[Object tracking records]
'''

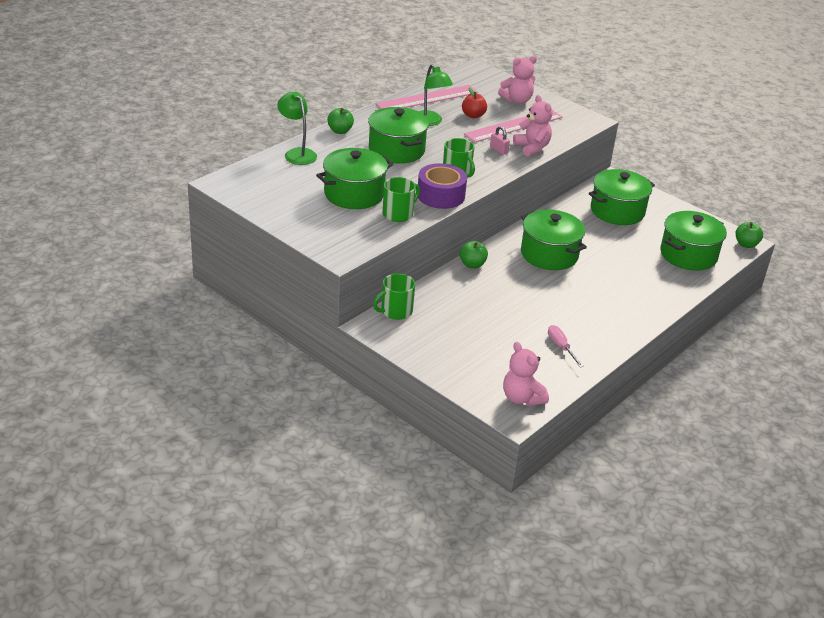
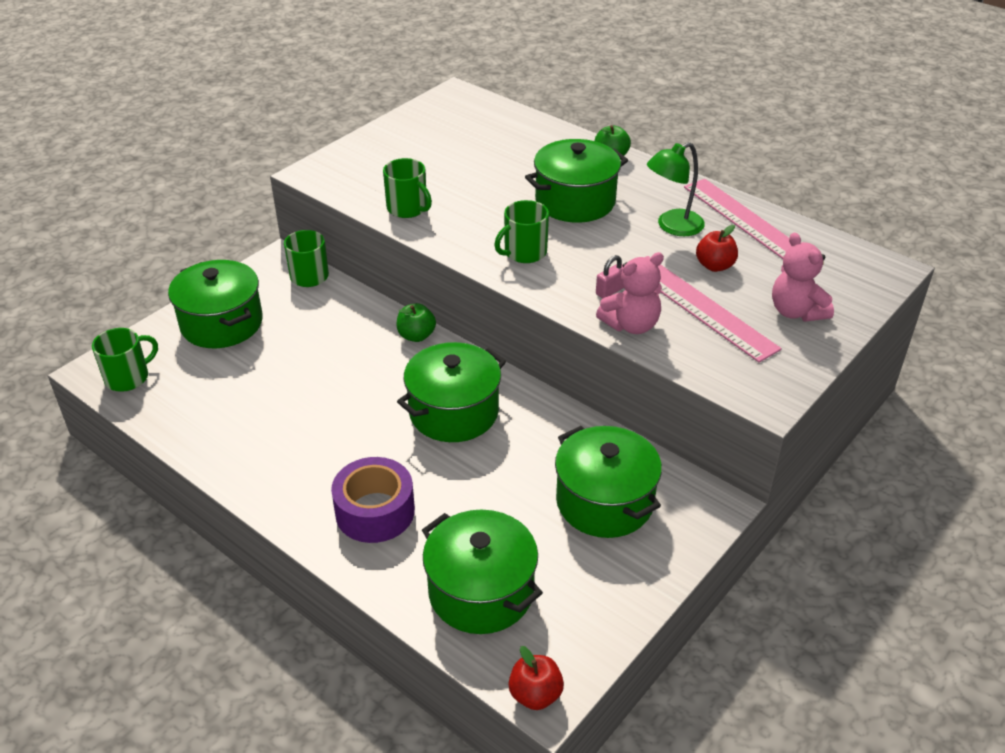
camera: 90 degrees right, 5 degrees up
(297, 153) = (539, 132): green lamp -> none
(354, 194) = (450, 175): green pot -> green pot (221, 323)
(441, 195) = (461, 240): purple tape -> purple tape (375, 511)
(522, 398) = (128, 377): pink teddy bear -> green mug
(561, 347) = (227, 416): pink screwdriver -> none
(746, 244) = (535, 694): green apple -> red apple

'''

(WHAT THE TASK REQUIRES) Print the data once more without any change, skipping each picture.

(EXERCISE RESPONSE)
camera: 90 degrees right, 5 degrees up
(297, 153) = (539, 132): green lamp -> none
(354, 194) = (450, 175): green pot -> green pot (221, 323)
(441, 195) = (461, 240): purple tape -> purple tape (375, 511)
(522, 398) = (128, 377): pink teddy bear -> green mug
(561, 347) = (227, 416): pink screwdriver -> none
(746, 244) = (535, 694): green apple -> red apple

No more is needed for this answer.